Start of Block

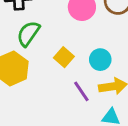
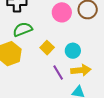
green semicircle: (28, 34) -> (23, 29), turned 30

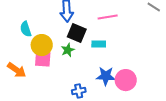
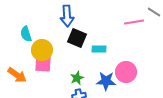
pink line: (108, 17) -> (134, 22), moved
green star: (68, 50) -> (77, 78), moved
pink circle: (126, 80) -> (126, 72), moved

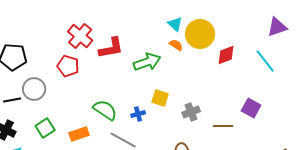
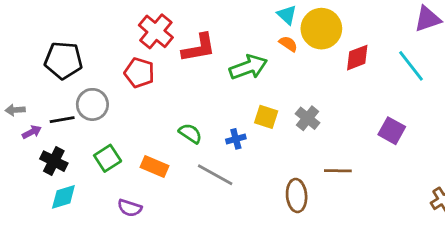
green semicircle: (105, 110) -> (190, 133), size x0.7
gray cross: (191, 112) -> (308, 118), moved, turned -30
brown line: (223, 126) -> (338, 171), moved
orange rectangle: (79, 134) -> (154, 167), turned 42

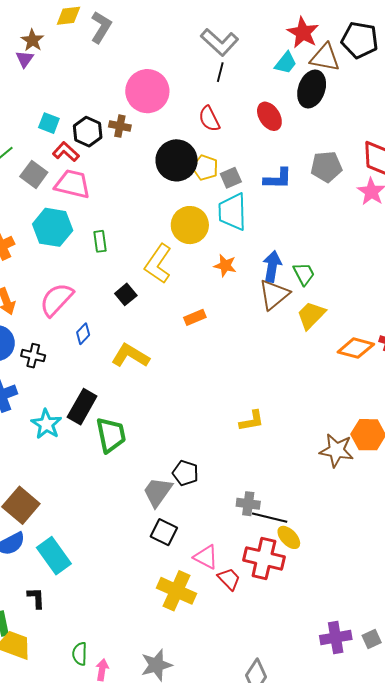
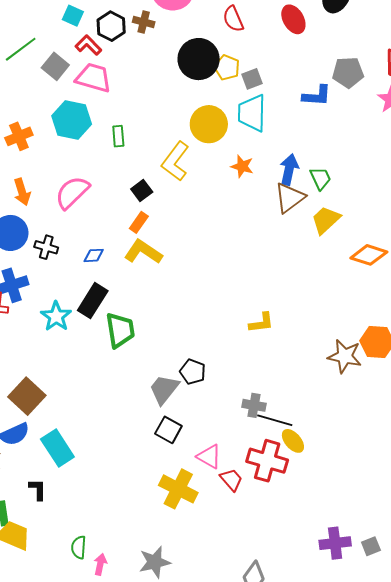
blue L-shape: (278, 179) -> (317, 96), moved
orange rectangle: (195, 317) -> (139, 222), moved, turned -35
blue diamond: (83, 334) -> (94, 255), moved, turned 40

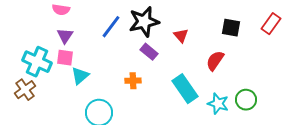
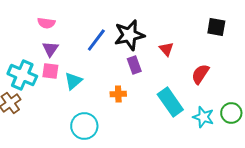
black square: (231, 28) -> (216, 27), moved
purple rectangle: (149, 52) -> (134, 65), turned 30
cyan triangle: (80, 76) -> (73, 81), moved

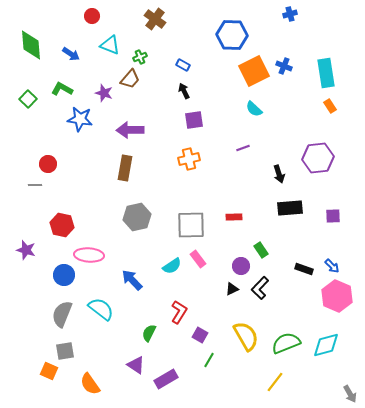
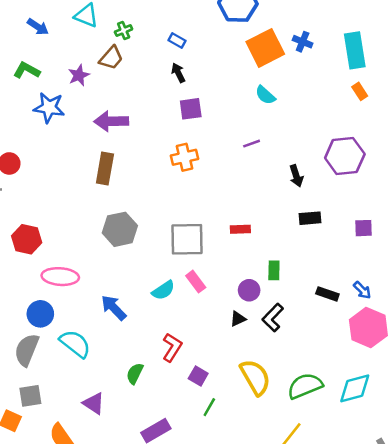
purple star: (104, 93) -> (79, 75), turned 30
black rectangle: (290, 208) -> (310, 218), size x0.7
green rectangle: (261, 250) -> (274, 270), turned 35
blue circle: (64, 275) -> (40, 314), moved
purple triangle: (136, 365) -> (94, 403), moved

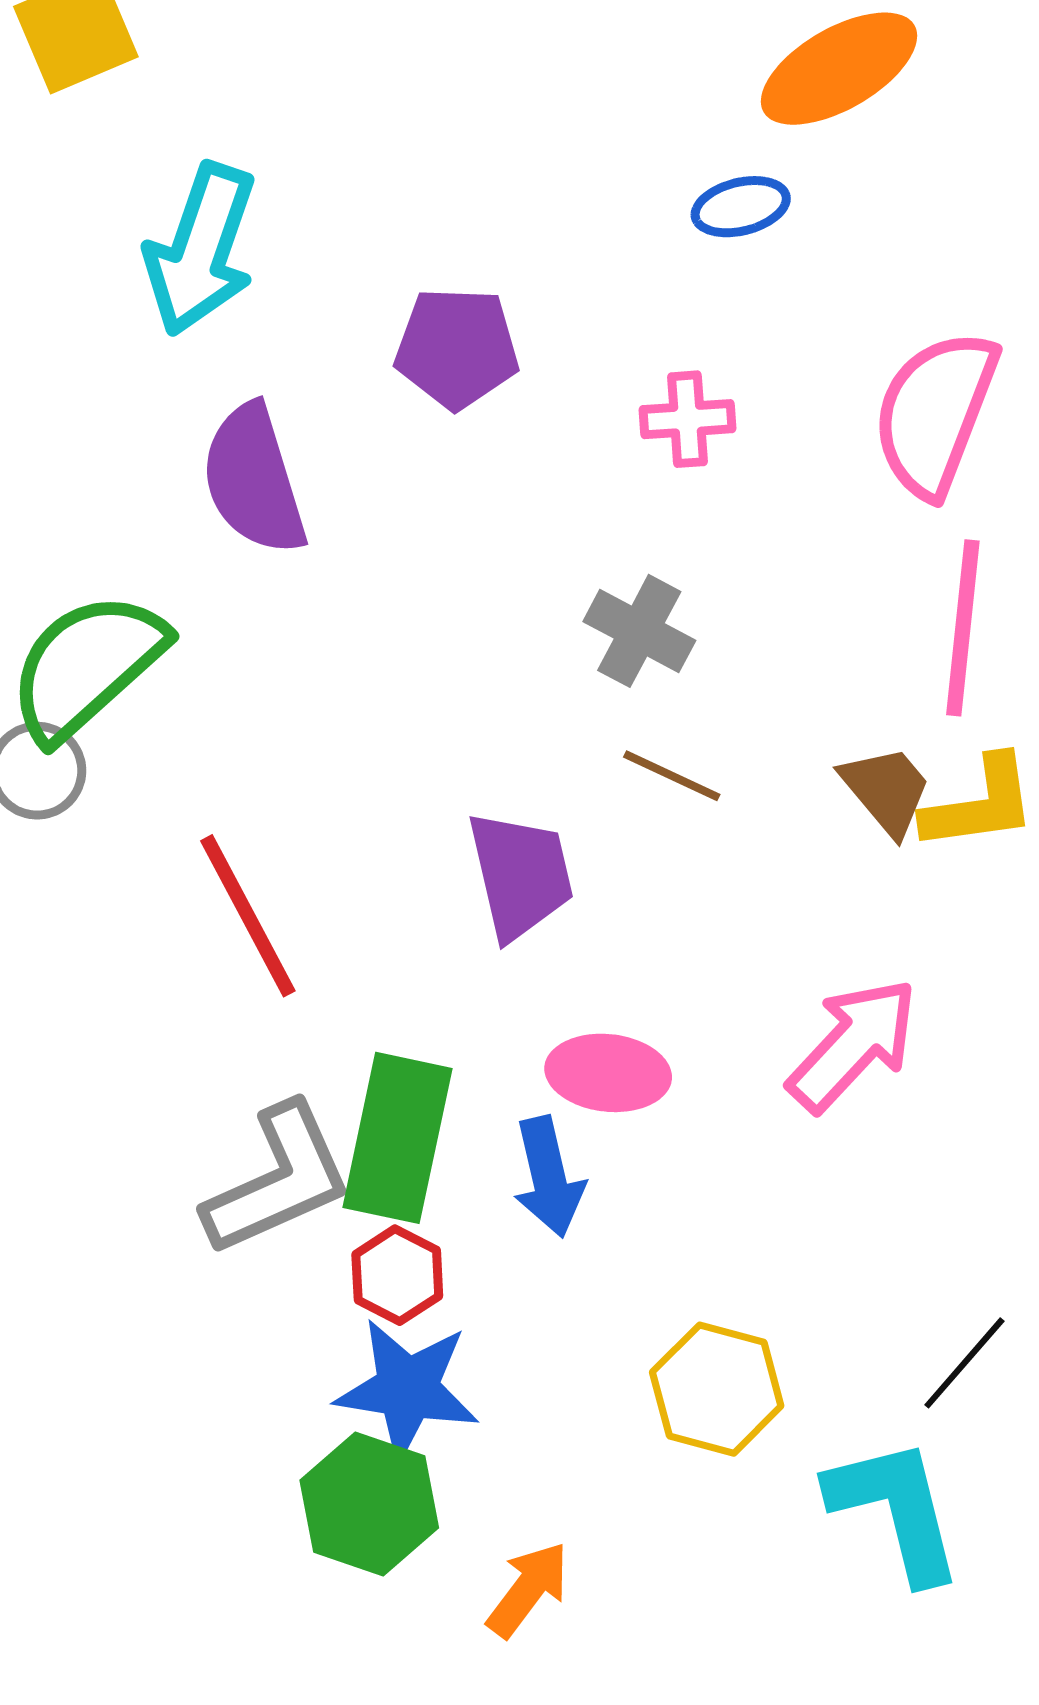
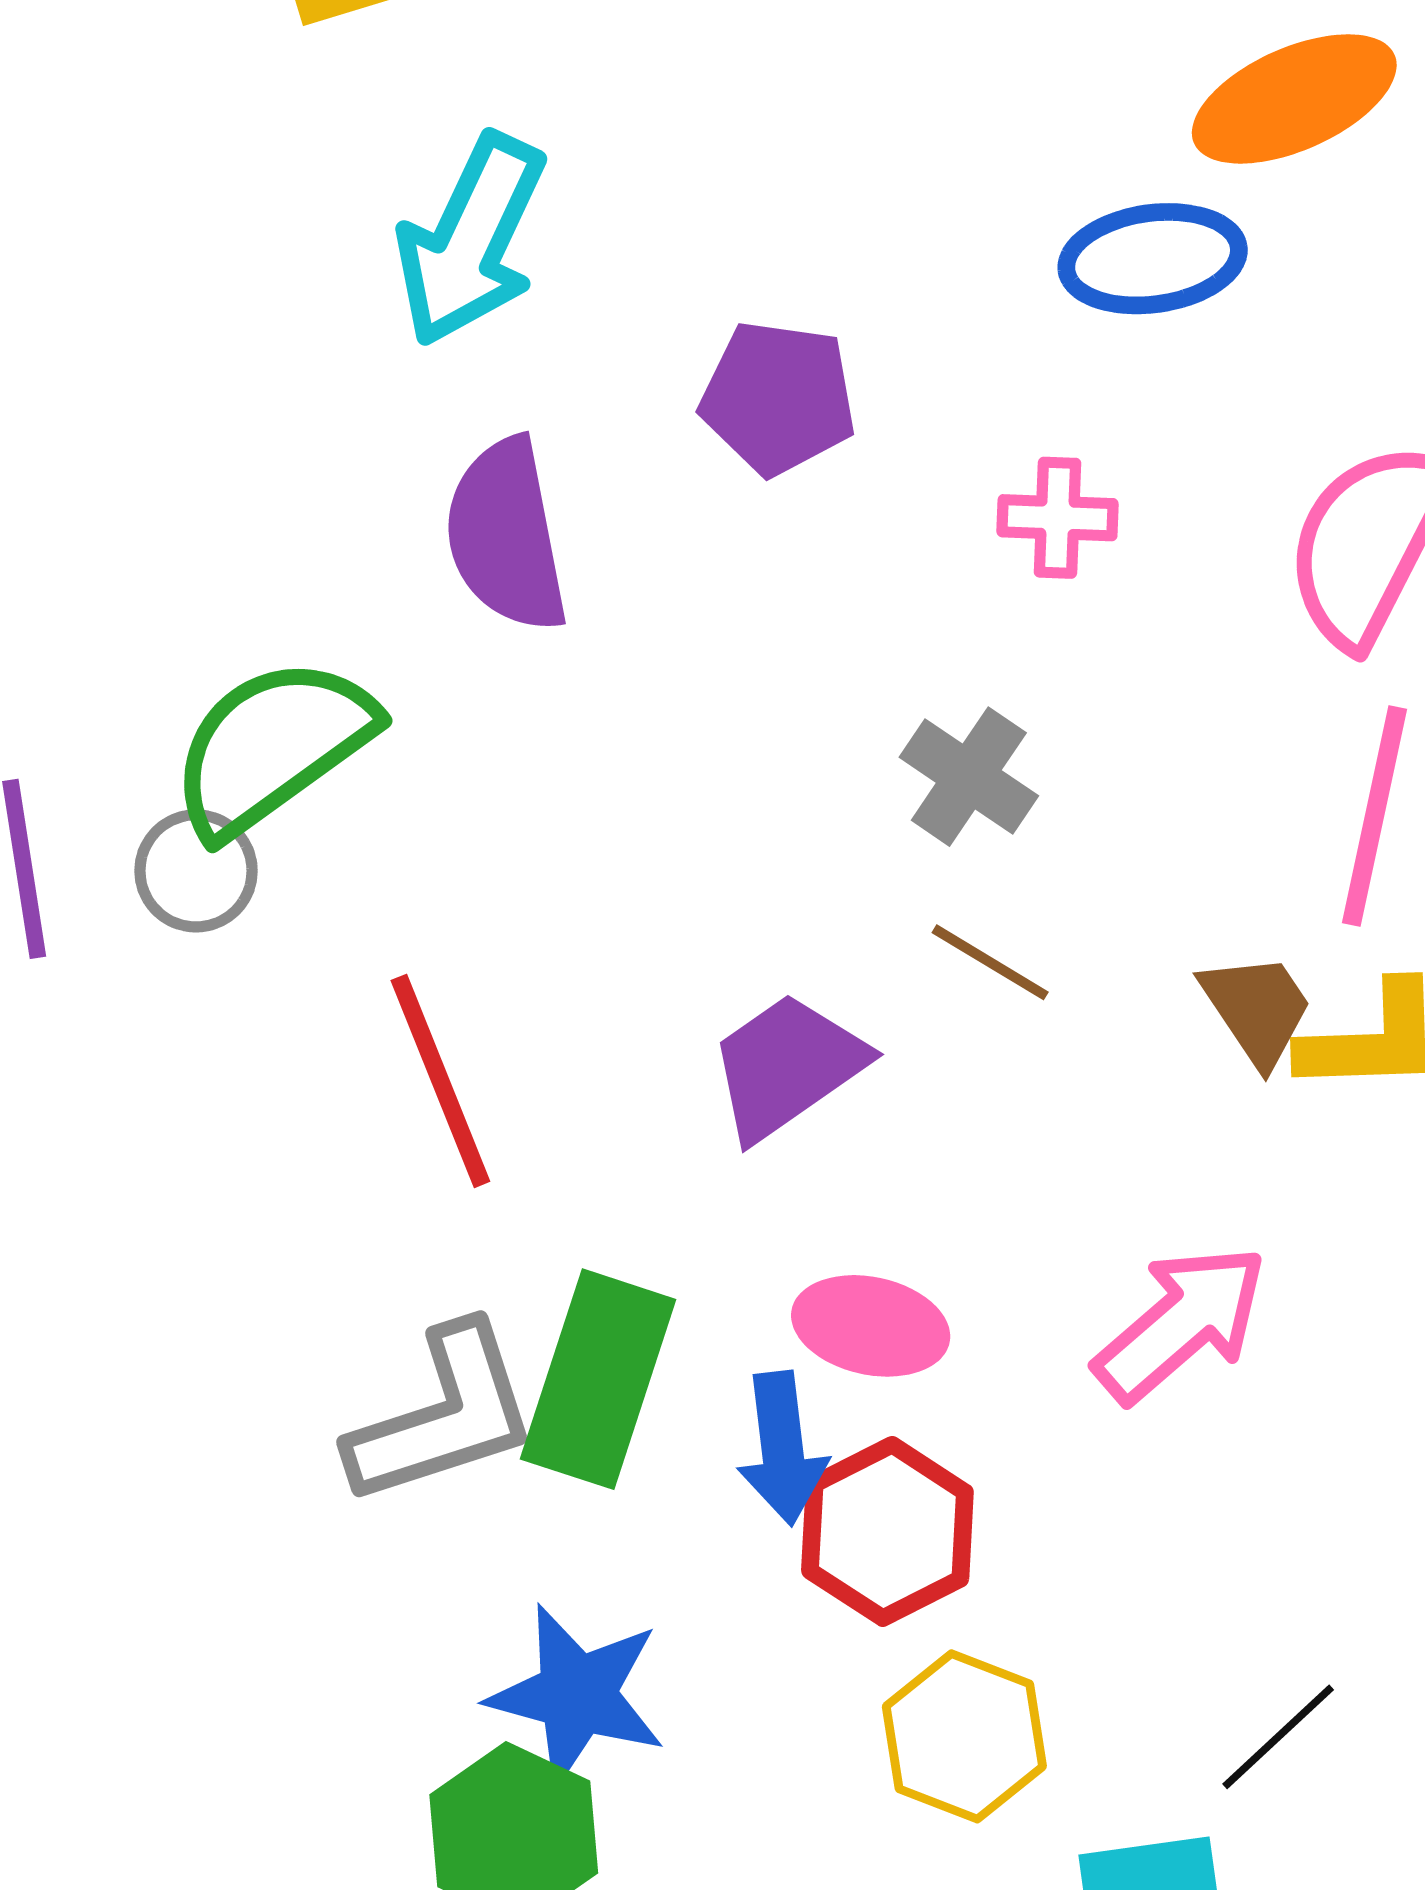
blue ellipse: (741, 207) -> (1153, 259), size x1.5
purple trapezoid: (520, 875) -> (787, 1066), turned -118
red hexagon: (397, 1275) -> (887, 1531), moved, size x1.5

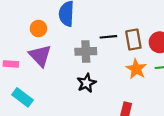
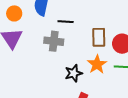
black line: (108, 37) -> (66, 22), moved
black star: (86, 83) -> (74, 73), moved

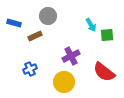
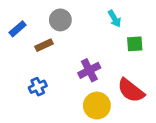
blue rectangle: (14, 23) -> (18, 29), turned -56
cyan arrow: (91, 25) -> (115, 19), moved
yellow circle: (64, 82) -> (97, 106), moved

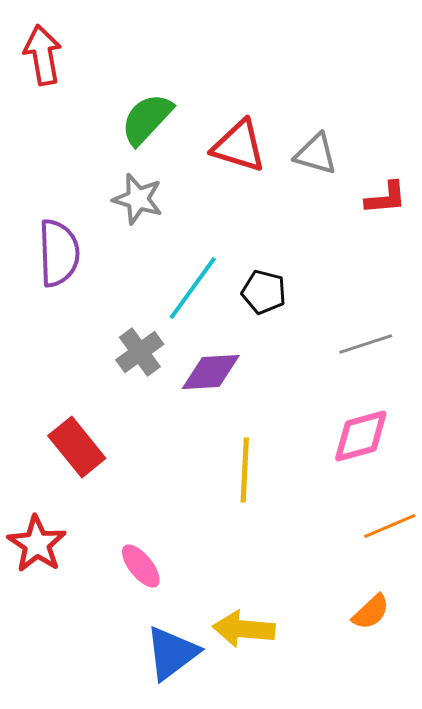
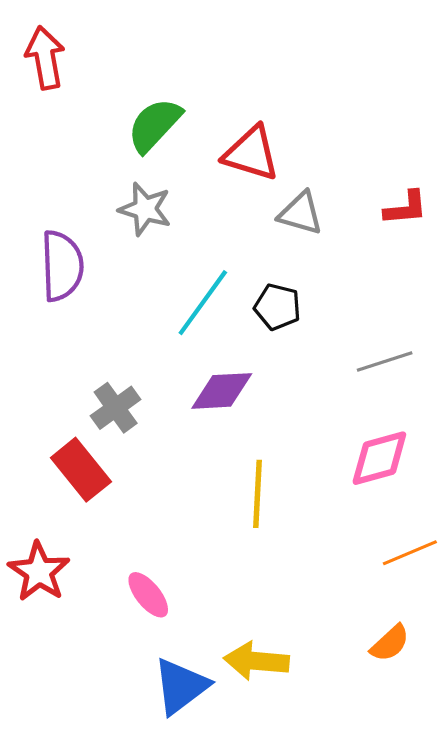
gray triangle: (316, 154) -> (301, 213), moved
gray cross: (140, 352) -> (116, 408), moved

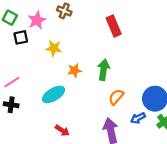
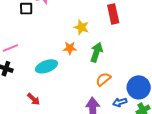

End of Block

▶ _ASSIGNMENT_
Across all the entries, count the lines that contain the word "size" and give the number by itself.

▶ _EXERCISE OUTPUT_
4